Your goal
Retype the lines from the first one in the records down to the line containing "orange semicircle: (262, 224)", counting both, and leave out any pictures.

---

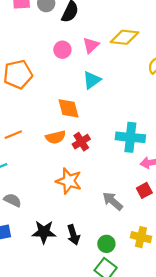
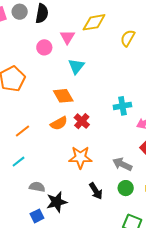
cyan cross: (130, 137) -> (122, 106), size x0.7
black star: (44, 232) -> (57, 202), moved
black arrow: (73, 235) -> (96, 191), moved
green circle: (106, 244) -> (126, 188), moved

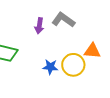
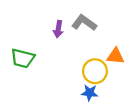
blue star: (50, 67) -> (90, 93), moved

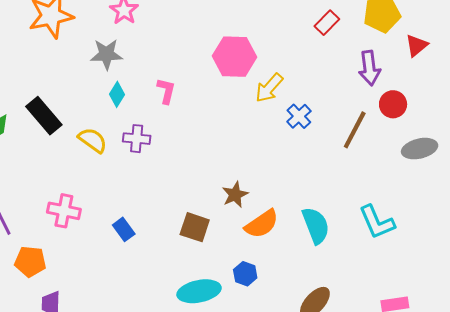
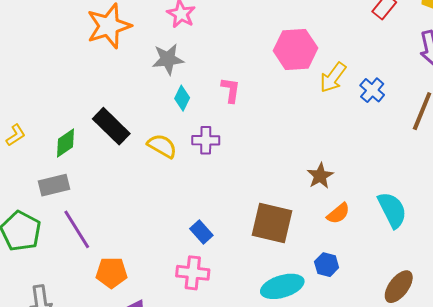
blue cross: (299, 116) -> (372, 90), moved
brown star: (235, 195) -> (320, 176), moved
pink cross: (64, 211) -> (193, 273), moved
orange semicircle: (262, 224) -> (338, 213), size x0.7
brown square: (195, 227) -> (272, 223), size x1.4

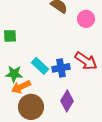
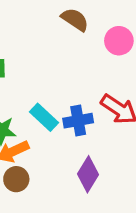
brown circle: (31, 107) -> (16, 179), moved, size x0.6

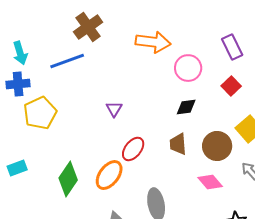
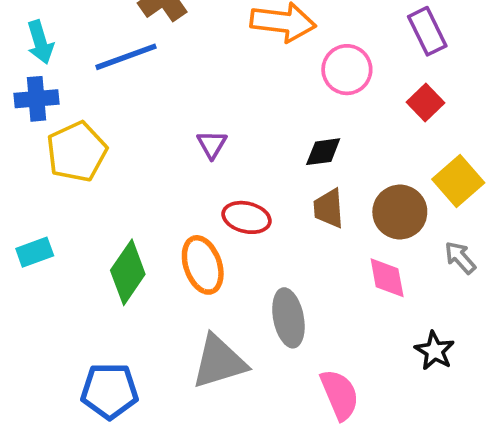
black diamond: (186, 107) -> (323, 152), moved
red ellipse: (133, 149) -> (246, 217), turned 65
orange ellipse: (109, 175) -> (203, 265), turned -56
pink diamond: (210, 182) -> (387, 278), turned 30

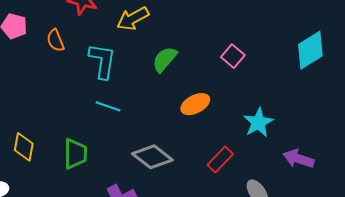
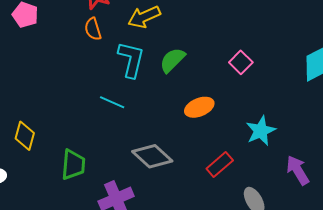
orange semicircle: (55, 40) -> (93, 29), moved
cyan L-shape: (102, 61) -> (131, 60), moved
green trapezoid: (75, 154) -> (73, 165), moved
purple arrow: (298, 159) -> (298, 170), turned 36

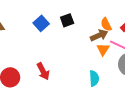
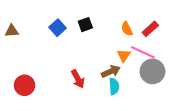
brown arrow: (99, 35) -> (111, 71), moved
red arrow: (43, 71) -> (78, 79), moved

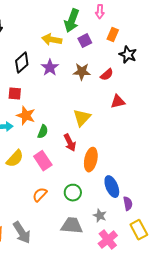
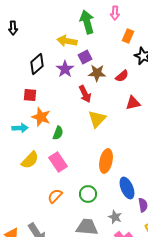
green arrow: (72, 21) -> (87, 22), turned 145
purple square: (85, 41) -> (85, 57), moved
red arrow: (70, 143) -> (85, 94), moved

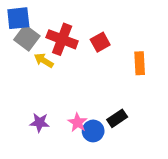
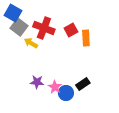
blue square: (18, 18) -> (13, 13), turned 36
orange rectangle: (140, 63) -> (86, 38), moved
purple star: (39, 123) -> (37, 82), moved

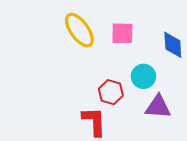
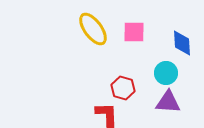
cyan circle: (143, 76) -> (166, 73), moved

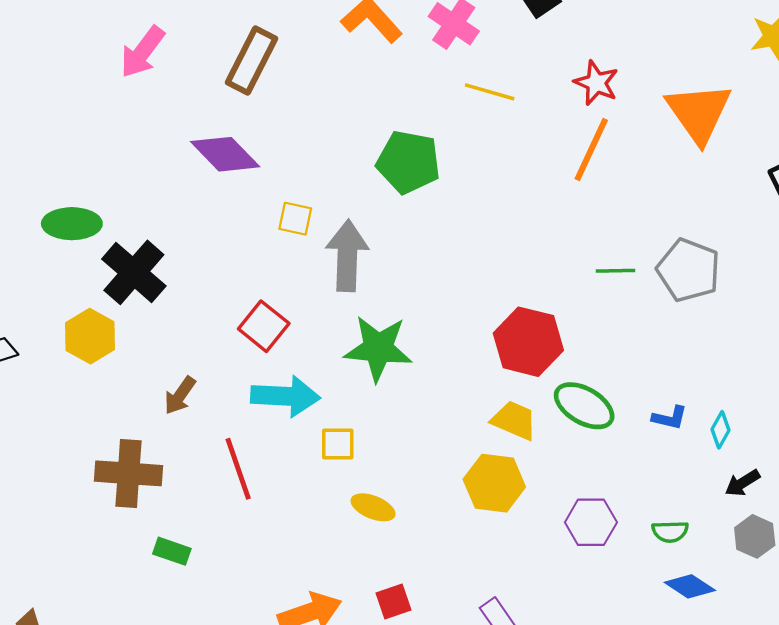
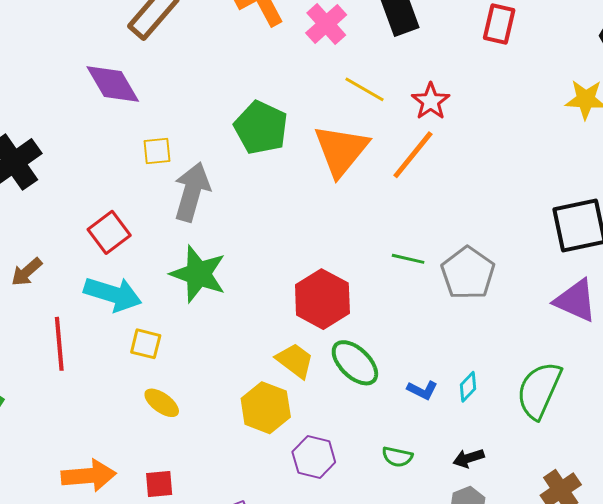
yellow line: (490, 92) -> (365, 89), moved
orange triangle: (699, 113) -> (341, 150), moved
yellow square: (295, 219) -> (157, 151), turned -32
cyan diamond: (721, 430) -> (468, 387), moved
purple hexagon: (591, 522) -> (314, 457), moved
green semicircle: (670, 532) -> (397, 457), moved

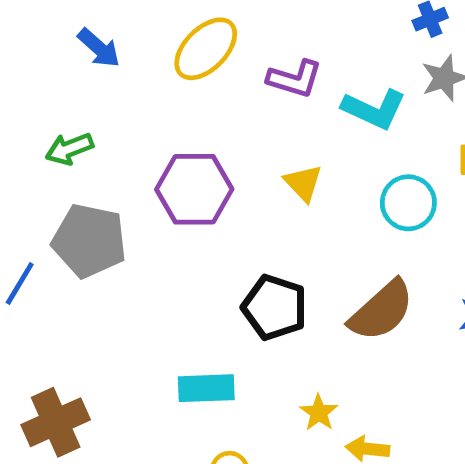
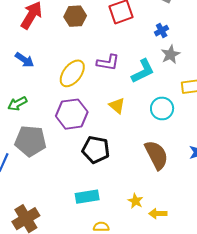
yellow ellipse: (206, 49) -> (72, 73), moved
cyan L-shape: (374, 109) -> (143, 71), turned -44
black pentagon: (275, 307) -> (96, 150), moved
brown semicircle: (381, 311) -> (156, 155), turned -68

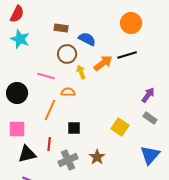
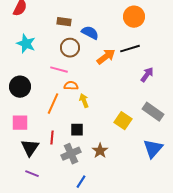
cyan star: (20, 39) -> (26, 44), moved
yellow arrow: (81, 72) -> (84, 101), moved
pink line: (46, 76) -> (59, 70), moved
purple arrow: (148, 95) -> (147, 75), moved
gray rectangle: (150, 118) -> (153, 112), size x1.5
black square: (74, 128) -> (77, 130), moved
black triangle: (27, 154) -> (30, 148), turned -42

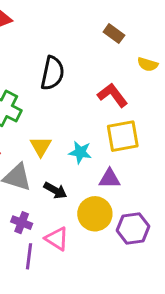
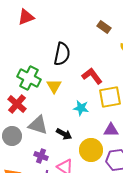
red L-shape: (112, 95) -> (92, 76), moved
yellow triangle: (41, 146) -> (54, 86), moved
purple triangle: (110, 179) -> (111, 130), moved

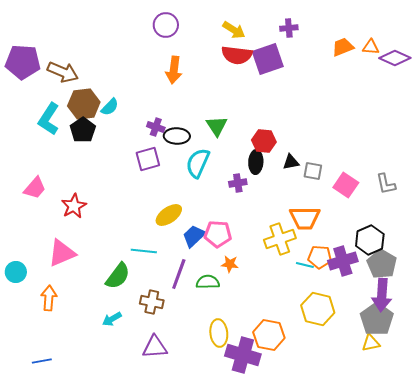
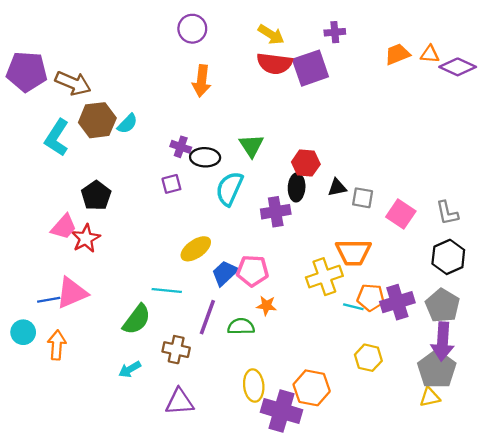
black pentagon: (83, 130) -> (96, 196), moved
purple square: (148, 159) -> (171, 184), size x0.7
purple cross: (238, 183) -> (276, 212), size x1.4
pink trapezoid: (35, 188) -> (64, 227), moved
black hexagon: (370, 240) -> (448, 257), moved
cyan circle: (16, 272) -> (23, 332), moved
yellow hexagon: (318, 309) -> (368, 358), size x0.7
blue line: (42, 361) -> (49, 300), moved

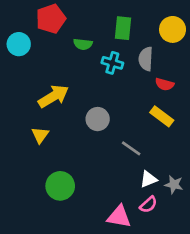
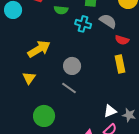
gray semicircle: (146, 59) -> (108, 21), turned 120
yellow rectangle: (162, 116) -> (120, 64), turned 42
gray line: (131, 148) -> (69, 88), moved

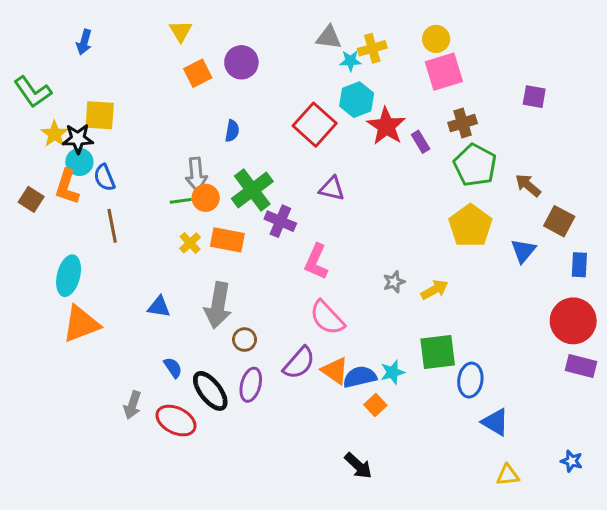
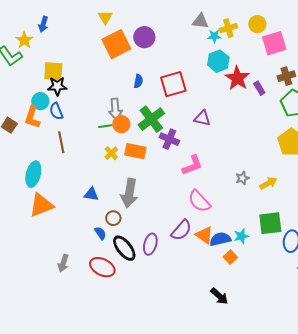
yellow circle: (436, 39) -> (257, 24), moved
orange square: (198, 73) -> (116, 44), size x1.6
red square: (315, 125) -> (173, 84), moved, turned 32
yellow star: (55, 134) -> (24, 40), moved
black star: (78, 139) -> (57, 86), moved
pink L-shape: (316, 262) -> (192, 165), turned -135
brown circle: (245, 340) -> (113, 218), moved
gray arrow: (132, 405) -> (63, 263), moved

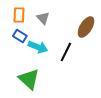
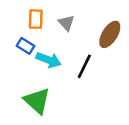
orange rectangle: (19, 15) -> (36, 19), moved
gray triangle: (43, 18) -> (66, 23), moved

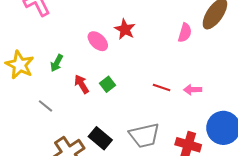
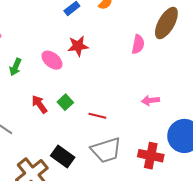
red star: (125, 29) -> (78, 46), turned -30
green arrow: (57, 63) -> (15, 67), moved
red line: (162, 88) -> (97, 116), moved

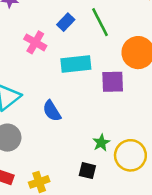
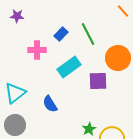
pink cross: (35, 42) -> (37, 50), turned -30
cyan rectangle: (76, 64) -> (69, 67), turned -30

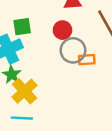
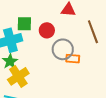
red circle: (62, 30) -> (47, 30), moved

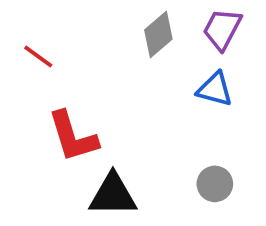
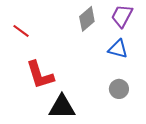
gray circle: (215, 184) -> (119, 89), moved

---

Solution for this problem
cyan cross: (130, 137) -> (122, 106), size x0.7
black star: (44, 232) -> (57, 202), moved
black arrow: (73, 235) -> (96, 191), moved
green circle: (106, 244) -> (126, 188), moved

blue star: (50, 67) -> (90, 93), moved

blue cross: (299, 116) -> (372, 90), moved
brown star: (235, 195) -> (320, 176), moved
pink cross: (64, 211) -> (193, 273), moved
orange semicircle: (262, 224) -> (338, 213), size x0.7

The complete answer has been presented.